In the entries that follow, the line with "R2: 39k (COM, Y6) -> 39k (Y5, Y6)" opens the range and the line with "U4: XNOR (in" closes it; repeat that range exactly, both lines included.

__Records supplied__
• • •
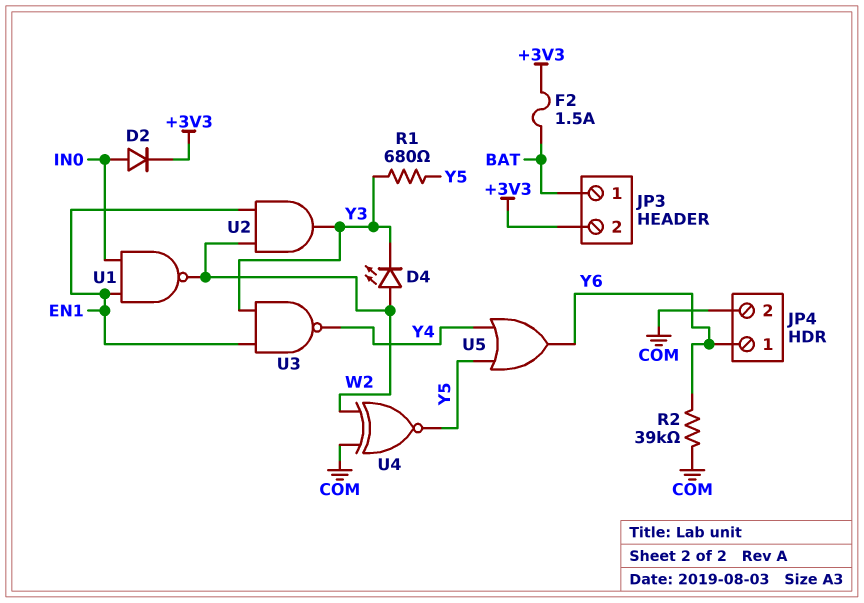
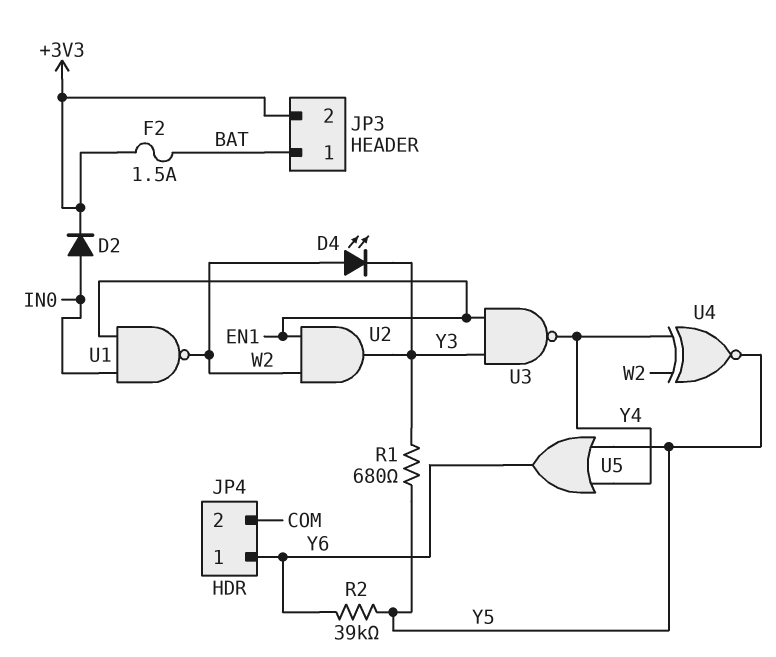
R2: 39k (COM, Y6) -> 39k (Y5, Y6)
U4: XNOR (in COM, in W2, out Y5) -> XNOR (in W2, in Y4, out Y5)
• • •
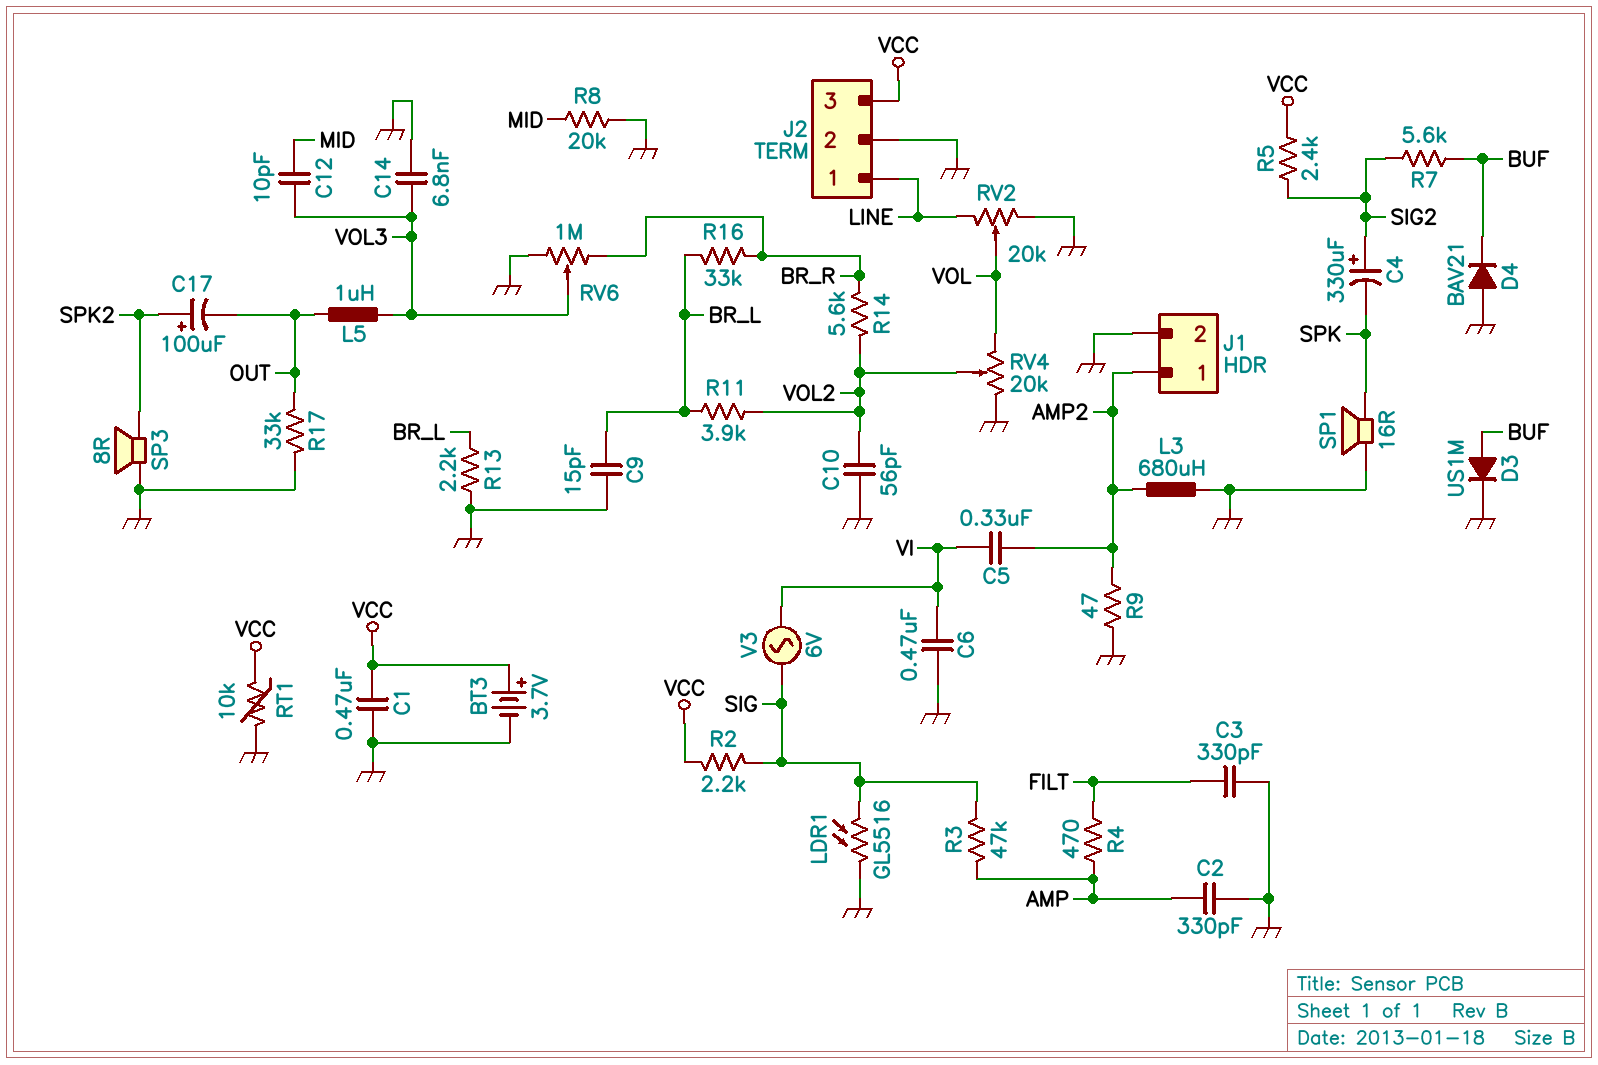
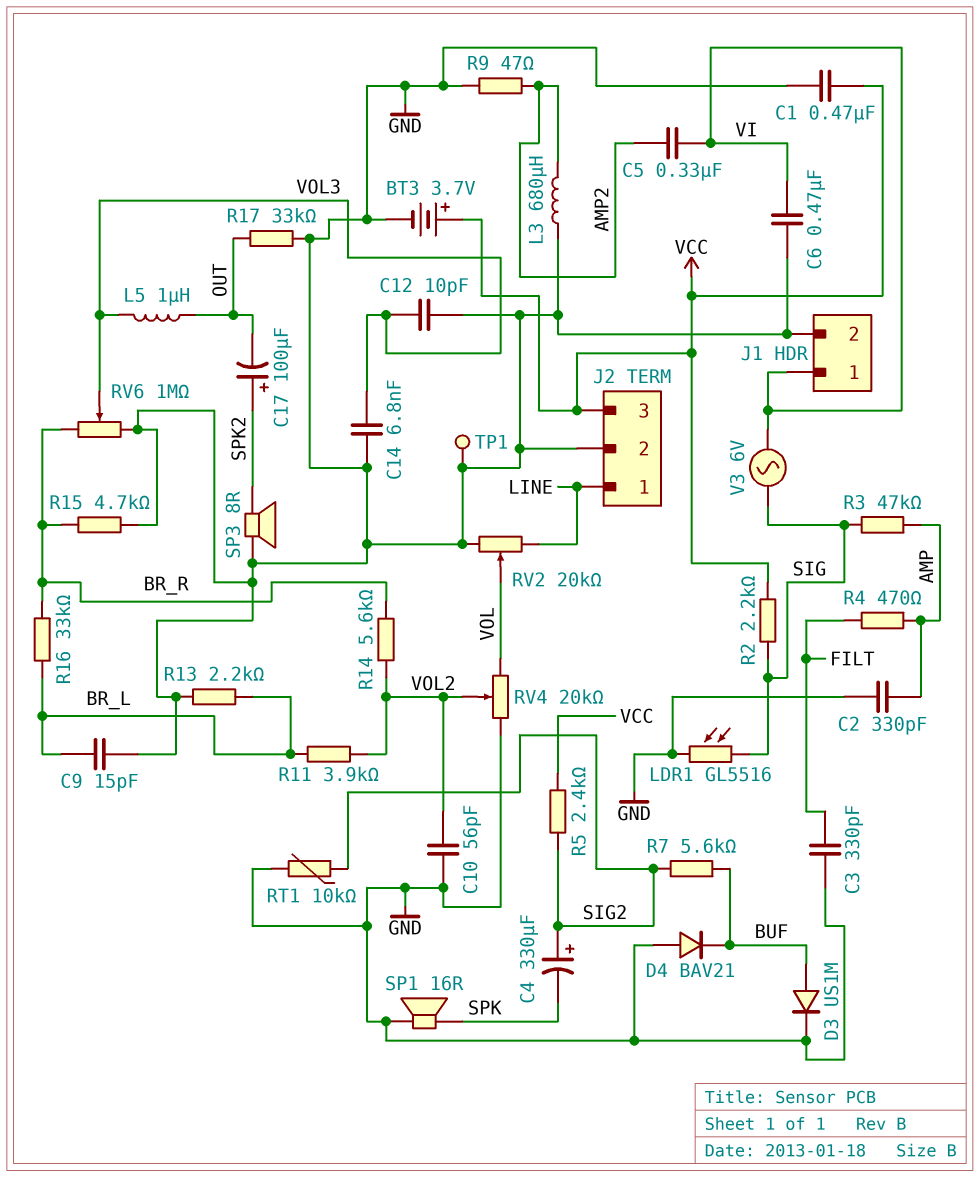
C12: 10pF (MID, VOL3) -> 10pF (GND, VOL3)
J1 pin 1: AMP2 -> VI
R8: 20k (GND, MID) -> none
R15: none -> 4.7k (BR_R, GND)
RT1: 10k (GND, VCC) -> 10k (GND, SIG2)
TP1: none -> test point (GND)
• • •
__Output for this task__
R2: 39k (COM, Y6) -> 39k (Y5, Y6)
U4: XNOR (in COM, in W2, out Y5) -> XNOR (in W2, in Y4, out Y5)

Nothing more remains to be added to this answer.